- **Aim of the task**
Lines with the word "white": copy all of them from the entries below.

****

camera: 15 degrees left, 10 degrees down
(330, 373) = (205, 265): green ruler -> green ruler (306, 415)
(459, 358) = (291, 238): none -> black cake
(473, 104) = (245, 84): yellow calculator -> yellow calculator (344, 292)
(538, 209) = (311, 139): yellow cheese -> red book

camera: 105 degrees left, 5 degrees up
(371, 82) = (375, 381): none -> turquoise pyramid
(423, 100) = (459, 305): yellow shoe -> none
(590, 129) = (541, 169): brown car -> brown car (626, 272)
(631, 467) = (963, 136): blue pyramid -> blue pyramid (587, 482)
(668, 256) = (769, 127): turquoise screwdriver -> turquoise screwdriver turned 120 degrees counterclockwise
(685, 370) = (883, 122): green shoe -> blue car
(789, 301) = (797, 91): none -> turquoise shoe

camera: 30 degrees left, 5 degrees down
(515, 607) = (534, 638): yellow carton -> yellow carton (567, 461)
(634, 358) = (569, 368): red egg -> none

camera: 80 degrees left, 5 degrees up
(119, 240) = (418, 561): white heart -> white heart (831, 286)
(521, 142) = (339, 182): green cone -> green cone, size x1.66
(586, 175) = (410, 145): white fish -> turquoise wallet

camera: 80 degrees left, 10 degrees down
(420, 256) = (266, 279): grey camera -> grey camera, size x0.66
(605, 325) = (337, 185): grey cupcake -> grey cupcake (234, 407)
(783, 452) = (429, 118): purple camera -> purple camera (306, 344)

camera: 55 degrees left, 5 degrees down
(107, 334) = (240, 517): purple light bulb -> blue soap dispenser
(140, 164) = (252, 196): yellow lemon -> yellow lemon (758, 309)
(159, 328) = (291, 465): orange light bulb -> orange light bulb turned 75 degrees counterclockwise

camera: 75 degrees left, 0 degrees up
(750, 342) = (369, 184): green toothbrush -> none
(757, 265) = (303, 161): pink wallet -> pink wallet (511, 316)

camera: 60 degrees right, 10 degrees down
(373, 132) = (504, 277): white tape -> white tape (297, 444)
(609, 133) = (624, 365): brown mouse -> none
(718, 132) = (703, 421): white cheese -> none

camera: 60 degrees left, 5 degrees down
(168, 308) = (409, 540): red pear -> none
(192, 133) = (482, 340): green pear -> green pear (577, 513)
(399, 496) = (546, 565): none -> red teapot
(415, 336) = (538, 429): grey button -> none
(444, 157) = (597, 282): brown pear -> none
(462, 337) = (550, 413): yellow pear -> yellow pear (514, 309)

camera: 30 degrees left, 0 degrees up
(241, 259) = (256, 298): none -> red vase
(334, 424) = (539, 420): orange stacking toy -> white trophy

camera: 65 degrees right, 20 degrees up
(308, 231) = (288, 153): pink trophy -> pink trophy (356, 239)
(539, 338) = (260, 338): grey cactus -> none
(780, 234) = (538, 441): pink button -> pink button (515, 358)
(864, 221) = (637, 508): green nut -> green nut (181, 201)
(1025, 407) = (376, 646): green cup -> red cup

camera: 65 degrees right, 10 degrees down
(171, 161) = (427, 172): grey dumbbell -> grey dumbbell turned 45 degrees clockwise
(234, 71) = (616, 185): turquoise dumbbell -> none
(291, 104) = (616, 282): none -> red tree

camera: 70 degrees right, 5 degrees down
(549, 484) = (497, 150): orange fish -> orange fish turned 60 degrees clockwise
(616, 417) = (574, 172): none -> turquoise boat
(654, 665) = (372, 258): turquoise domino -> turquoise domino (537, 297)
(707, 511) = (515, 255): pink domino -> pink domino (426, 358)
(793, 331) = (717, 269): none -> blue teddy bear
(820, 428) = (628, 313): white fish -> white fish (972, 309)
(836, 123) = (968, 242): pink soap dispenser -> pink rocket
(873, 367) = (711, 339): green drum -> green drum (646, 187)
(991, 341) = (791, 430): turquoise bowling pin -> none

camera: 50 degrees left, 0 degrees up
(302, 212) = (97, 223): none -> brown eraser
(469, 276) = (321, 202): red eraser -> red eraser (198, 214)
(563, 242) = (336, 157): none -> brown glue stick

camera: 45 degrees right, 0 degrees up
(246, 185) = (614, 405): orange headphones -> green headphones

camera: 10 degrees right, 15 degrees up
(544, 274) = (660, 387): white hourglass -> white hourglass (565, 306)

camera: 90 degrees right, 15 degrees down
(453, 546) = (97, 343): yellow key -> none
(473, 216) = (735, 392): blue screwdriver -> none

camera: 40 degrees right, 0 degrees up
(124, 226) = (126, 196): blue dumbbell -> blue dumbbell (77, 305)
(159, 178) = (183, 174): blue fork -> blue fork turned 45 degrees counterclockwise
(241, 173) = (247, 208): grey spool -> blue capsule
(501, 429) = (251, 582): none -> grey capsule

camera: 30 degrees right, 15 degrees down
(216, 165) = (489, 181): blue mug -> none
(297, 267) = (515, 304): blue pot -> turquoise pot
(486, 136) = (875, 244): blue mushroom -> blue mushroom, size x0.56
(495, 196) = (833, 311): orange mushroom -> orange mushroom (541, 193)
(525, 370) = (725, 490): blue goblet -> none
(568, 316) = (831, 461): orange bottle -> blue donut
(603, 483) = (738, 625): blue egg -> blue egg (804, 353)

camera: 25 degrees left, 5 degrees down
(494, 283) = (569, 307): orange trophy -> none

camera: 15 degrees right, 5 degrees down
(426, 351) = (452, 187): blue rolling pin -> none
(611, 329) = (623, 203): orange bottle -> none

****

- **Exercise result**
(119, 240) = (418, 561): white heart -> white heart (831, 286)
(586, 175) = (410, 145): white fish -> turquoise wallet
(373, 132) = (504, 277): white tape -> white tape (297, 444)
(718, 132) = (703, 421): white cheese -> none
(334, 424) = (539, 420): orange stacking toy -> white trophy
(820, 428) = (628, 313): white fish -> white fish (972, 309)
(544, 274) = (660, 387): white hourglass -> white hourglass (565, 306)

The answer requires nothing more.